::: EXCERPTED RECORDS :::

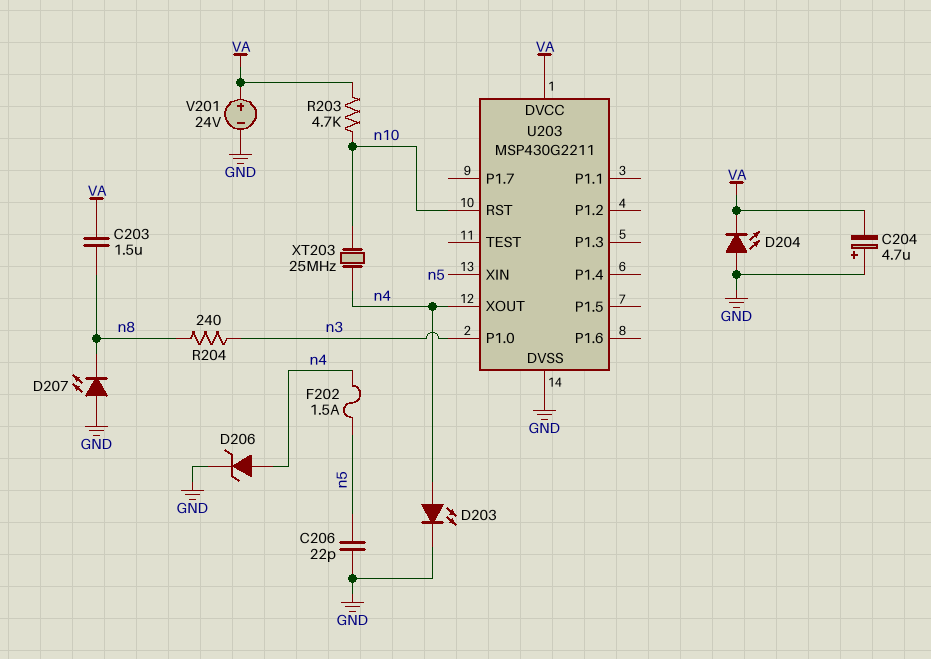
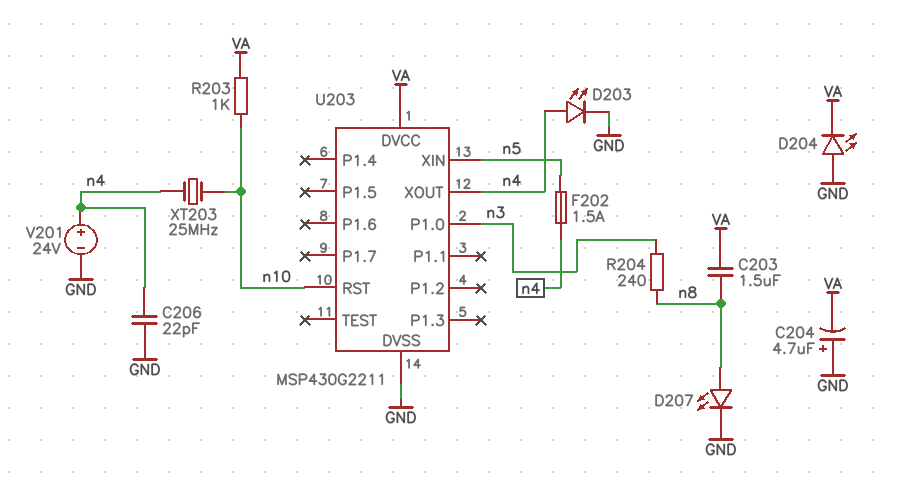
C206: 22pF (GND, n5) -> 22pF (GND, n4)
D206: zener (A n4, K GND) -> none
D207: LED (A GND, K n8) -> LED (A n8, K GND)
R203: 4.7k (VA, n10) -> 1k (VA, n10)
V201: 24V (plus VA, minus GND) -> 24V (plus n4, minus GND)

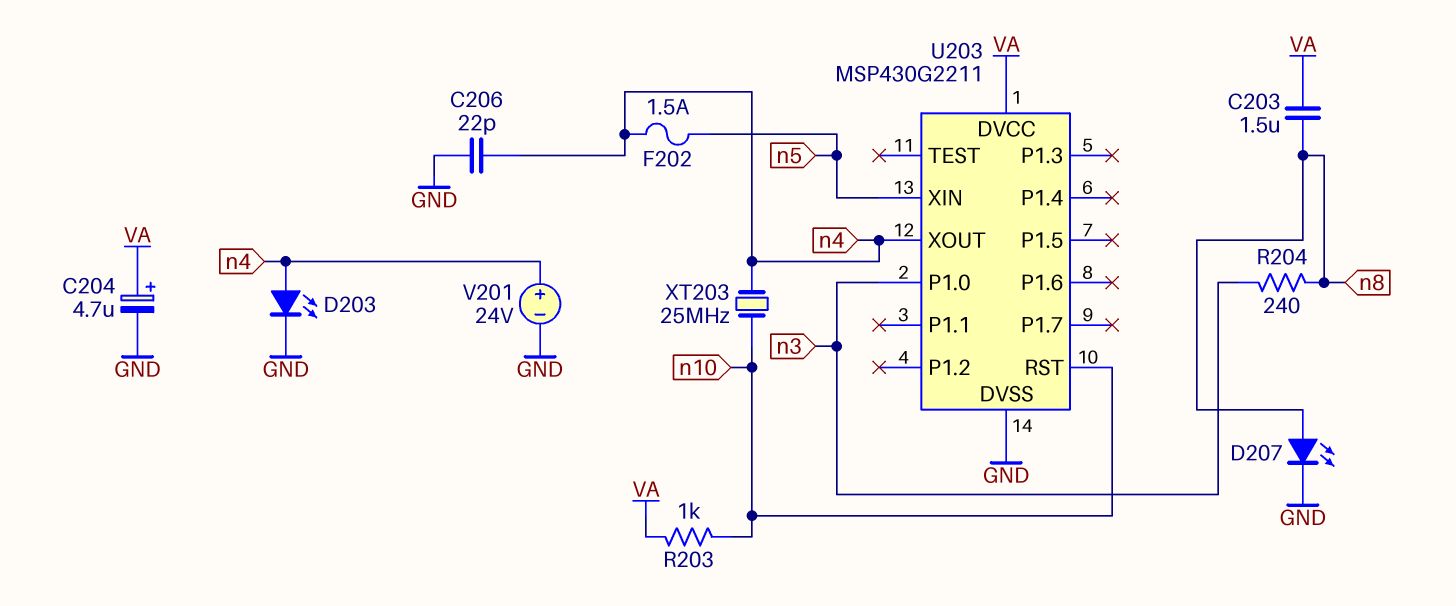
C204: 4.7uF (plus GND, minus VA) -> 4.7uF (plus VA, minus GND)
D204: LED (A GND, K VA) -> none

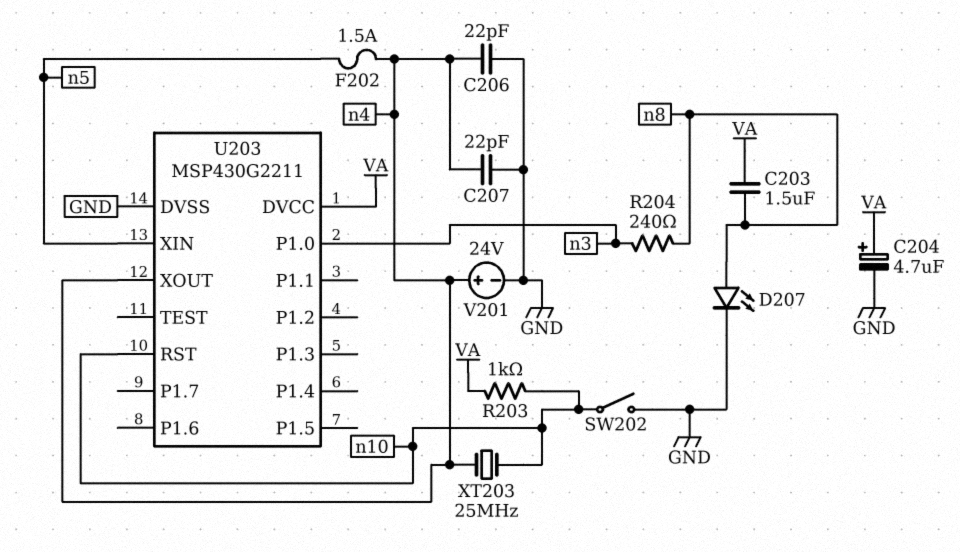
C207: none -> 22pF (GND, n4)
D203: LED (A n4, K GND) -> none
SW202: none -> switch (GND, n10)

:::

TASK INSTRUCTIONS
Only the lines with the string "plus" are wanted; pick them out of the records above and copy them.

PROBLEM SOLUTION
V201: 24V (plus VA, minus GND) -> 24V (plus n4, minus GND)
C204: 4.7uF (plus GND, minus VA) -> 4.7uF (plus VA, minus GND)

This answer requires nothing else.